Find every line in the records below that holds the word "white", and copy each one.

* [DATA LISTING]:
::::

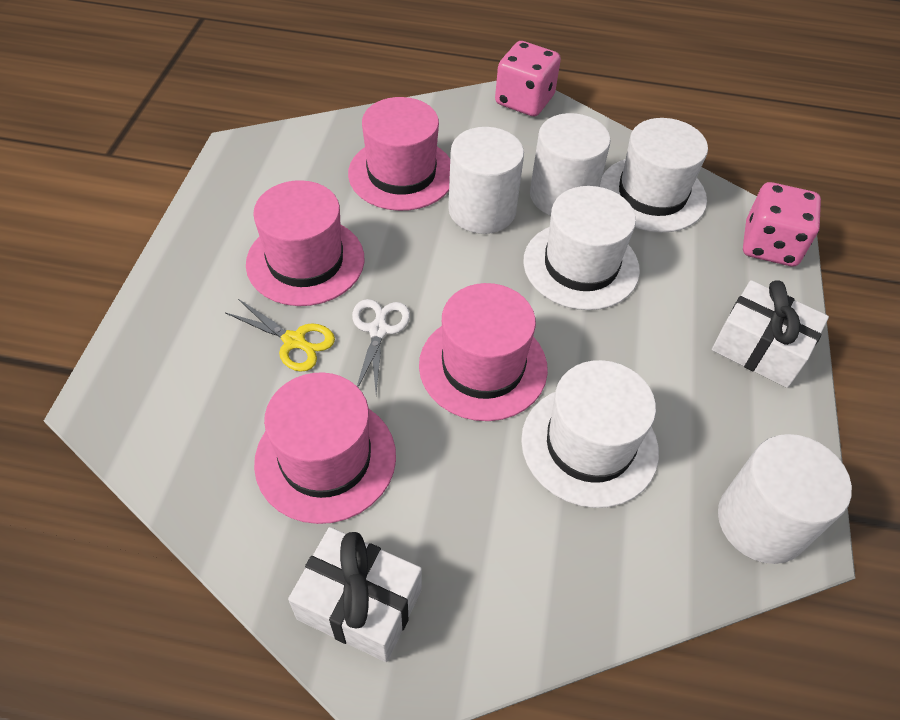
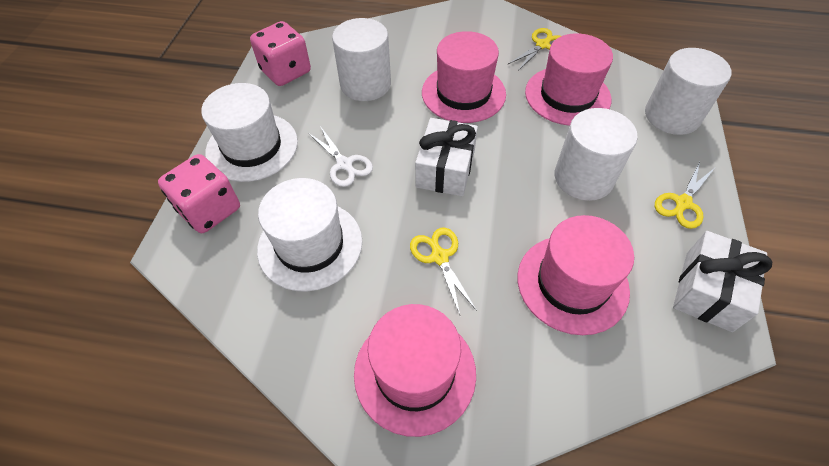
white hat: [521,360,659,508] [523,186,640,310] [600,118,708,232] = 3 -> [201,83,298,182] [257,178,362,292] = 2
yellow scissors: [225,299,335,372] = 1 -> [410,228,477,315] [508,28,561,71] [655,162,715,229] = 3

::::

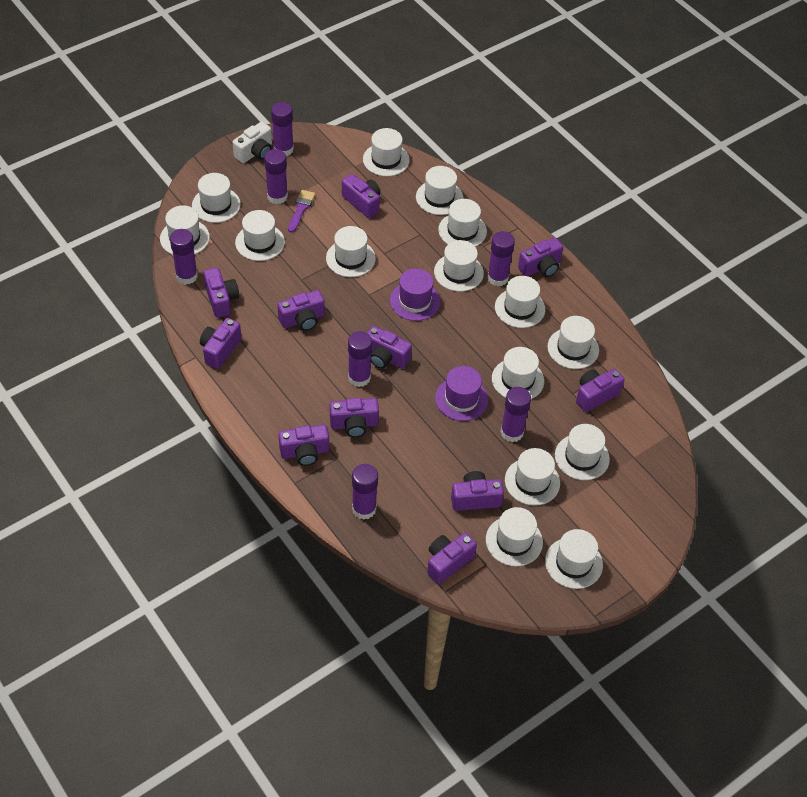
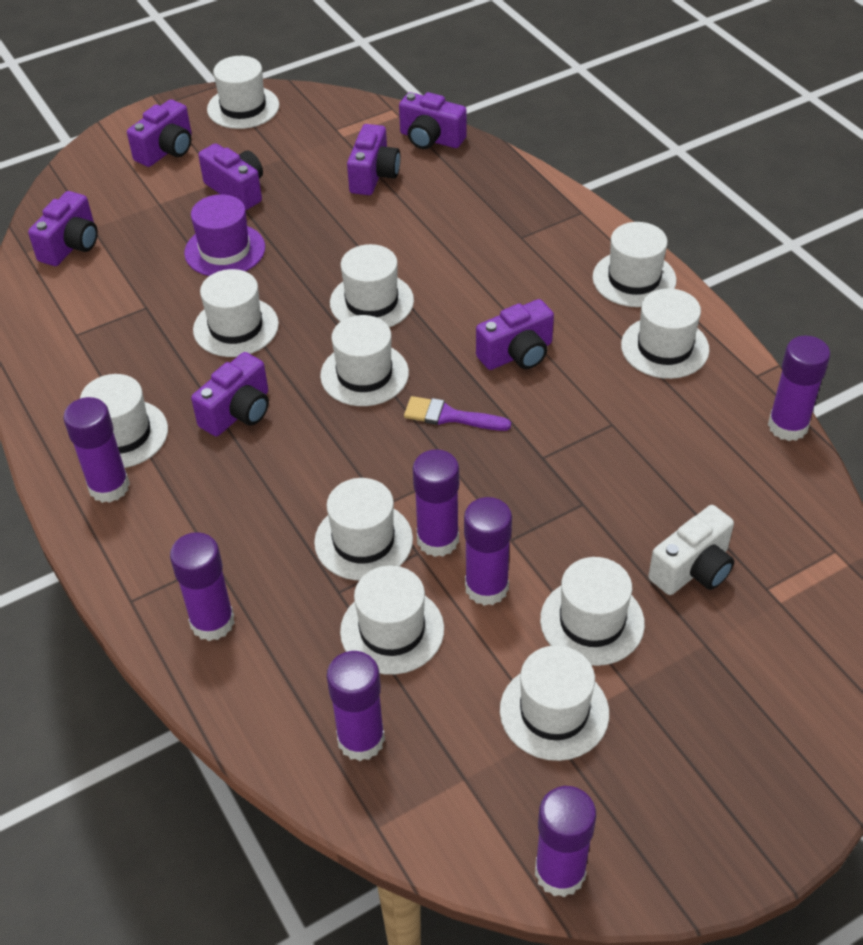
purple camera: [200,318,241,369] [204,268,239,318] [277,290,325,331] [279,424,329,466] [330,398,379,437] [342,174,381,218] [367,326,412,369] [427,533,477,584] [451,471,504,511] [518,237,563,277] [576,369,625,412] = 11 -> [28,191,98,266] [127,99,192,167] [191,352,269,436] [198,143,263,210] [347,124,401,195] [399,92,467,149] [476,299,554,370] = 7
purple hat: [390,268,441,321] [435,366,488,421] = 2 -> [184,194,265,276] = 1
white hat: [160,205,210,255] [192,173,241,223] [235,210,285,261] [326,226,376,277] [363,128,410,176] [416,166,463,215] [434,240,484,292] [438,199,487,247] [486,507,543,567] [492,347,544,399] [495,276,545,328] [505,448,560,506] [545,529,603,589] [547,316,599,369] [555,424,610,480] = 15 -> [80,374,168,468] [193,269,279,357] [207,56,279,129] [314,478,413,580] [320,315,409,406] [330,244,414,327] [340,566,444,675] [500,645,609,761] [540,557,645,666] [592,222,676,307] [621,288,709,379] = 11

::::

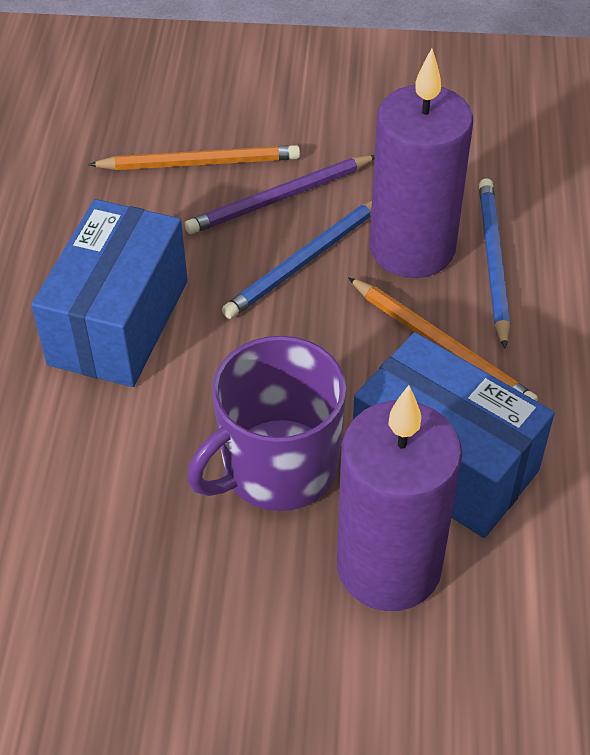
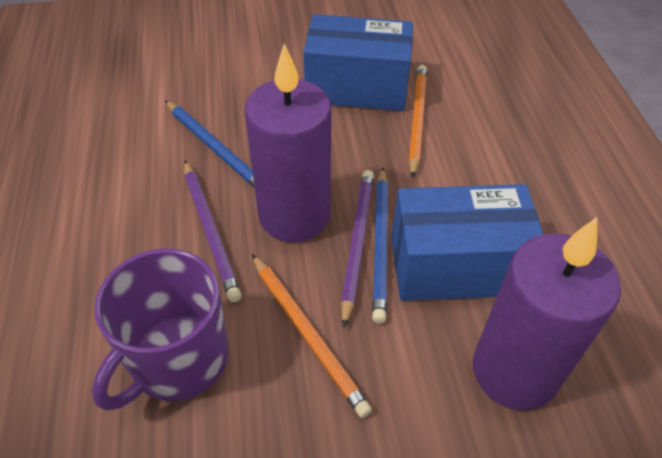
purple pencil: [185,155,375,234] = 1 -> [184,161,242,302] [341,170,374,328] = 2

::::

* [FINAL ANSWER]:
white hat: [521,360,659,508] [523,186,640,310] [600,118,708,232] = 3 -> [201,83,298,182] [257,178,362,292] = 2
white hat: [160,205,210,255] [192,173,241,223] [235,210,285,261] [326,226,376,277] [363,128,410,176] [416,166,463,215] [434,240,484,292] [438,199,487,247] [486,507,543,567] [492,347,544,399] [495,276,545,328] [505,448,560,506] [545,529,603,589] [547,316,599,369] [555,424,610,480] = 15 -> [80,374,168,468] [193,269,279,357] [207,56,279,129] [314,478,413,580] [320,315,409,406] [330,244,414,327] [340,566,444,675] [500,645,609,761] [540,557,645,666] [592,222,676,307] [621,288,709,379] = 11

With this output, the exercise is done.